Extracted material:
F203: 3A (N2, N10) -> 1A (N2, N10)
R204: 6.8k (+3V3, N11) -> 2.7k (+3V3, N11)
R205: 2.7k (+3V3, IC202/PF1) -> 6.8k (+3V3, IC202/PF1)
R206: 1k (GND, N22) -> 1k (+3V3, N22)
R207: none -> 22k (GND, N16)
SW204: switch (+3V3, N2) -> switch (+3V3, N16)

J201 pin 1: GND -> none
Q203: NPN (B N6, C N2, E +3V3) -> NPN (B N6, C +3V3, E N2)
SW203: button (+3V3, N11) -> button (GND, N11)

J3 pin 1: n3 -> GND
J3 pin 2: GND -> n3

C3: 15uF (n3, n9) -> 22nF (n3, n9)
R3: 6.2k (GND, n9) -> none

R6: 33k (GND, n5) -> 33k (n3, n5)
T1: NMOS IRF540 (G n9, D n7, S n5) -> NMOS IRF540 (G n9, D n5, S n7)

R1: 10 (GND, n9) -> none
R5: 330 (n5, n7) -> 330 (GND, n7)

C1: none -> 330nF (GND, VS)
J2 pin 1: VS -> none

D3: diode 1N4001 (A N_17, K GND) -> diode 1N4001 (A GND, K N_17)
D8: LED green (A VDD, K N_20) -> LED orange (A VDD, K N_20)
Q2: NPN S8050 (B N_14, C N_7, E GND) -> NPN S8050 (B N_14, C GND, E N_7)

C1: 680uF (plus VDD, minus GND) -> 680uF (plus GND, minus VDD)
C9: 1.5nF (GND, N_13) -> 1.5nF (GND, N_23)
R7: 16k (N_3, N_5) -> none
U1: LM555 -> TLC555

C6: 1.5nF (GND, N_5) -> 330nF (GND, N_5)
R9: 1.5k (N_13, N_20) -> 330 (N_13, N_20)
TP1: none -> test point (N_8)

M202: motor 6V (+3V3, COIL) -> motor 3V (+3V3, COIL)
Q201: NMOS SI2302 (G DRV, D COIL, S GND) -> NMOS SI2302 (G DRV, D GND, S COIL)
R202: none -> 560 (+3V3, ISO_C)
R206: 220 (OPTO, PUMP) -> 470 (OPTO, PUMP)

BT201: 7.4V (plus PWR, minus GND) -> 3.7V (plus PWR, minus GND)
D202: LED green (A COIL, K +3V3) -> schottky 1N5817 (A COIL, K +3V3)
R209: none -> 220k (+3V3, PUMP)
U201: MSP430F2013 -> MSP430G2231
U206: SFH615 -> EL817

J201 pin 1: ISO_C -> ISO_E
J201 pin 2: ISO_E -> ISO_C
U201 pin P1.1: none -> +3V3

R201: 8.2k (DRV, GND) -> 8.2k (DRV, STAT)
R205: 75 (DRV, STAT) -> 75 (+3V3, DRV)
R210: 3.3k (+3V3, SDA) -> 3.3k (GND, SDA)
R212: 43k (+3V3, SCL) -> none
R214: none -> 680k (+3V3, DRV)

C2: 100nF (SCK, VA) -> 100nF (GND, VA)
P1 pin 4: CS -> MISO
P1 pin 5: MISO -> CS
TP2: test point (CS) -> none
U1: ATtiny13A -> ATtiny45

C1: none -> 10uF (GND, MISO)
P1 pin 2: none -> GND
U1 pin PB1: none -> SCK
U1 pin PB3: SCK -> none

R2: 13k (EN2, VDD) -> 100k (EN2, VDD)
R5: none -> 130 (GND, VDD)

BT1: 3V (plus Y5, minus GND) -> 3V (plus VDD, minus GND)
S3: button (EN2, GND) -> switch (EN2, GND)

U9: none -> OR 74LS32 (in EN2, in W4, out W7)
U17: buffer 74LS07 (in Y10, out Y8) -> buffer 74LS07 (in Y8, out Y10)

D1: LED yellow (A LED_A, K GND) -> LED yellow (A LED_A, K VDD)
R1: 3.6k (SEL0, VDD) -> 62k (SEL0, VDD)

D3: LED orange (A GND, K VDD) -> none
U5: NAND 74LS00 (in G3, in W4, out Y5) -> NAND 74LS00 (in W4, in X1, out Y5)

Task requirements: Set down exactly the lines from the start of the records to the line with "U1: LM555 -> TLC555". Include that line, and add nothing more.

Expected output:
F203: 3A (N2, N10) -> 1A (N2, N10)
R204: 6.8k (+3V3, N11) -> 2.7k (+3V3, N11)
R205: 2.7k (+3V3, IC202/PF1) -> 6.8k (+3V3, IC202/PF1)
R206: 1k (GND, N22) -> 1k (+3V3, N22)
R207: none -> 22k (GND, N16)
SW204: switch (+3V3, N2) -> switch (+3V3, N16)

J201 pin 1: GND -> none
Q203: NPN (B N6, C N2, E +3V3) -> NPN (B N6, C +3V3, E N2)
SW203: button (+3V3, N11) -> button (GND, N11)

J3 pin 1: n3 -> GND
J3 pin 2: GND -> n3

C3: 15uF (n3, n9) -> 22nF (n3, n9)
R3: 6.2k (GND, n9) -> none

R6: 33k (GND, n5) -> 33k (n3, n5)
T1: NMOS IRF540 (G n9, D n7, S n5) -> NMOS IRF540 (G n9, D n5, S n7)

R1: 10 (GND, n9) -> none
R5: 330 (n5, n7) -> 330 (GND, n7)

C1: none -> 330nF (GND, VS)
J2 pin 1: VS -> none

D3: diode 1N4001 (A N_17, K GND) -> diode 1N4001 (A GND, K N_17)
D8: LED green (A VDD, K N_20) -> LED orange (A VDD, K N_20)
Q2: NPN S8050 (B N_14, C N_7, E GND) -> NPN S8050 (B N_14, C GND, E N_7)

C1: 680uF (plus VDD, minus GND) -> 680uF (plus GND, minus VDD)
C9: 1.5nF (GND, N_13) -> 1.5nF (GND, N_23)
R7: 16k (N_3, N_5) -> none
U1: LM555 -> TLC555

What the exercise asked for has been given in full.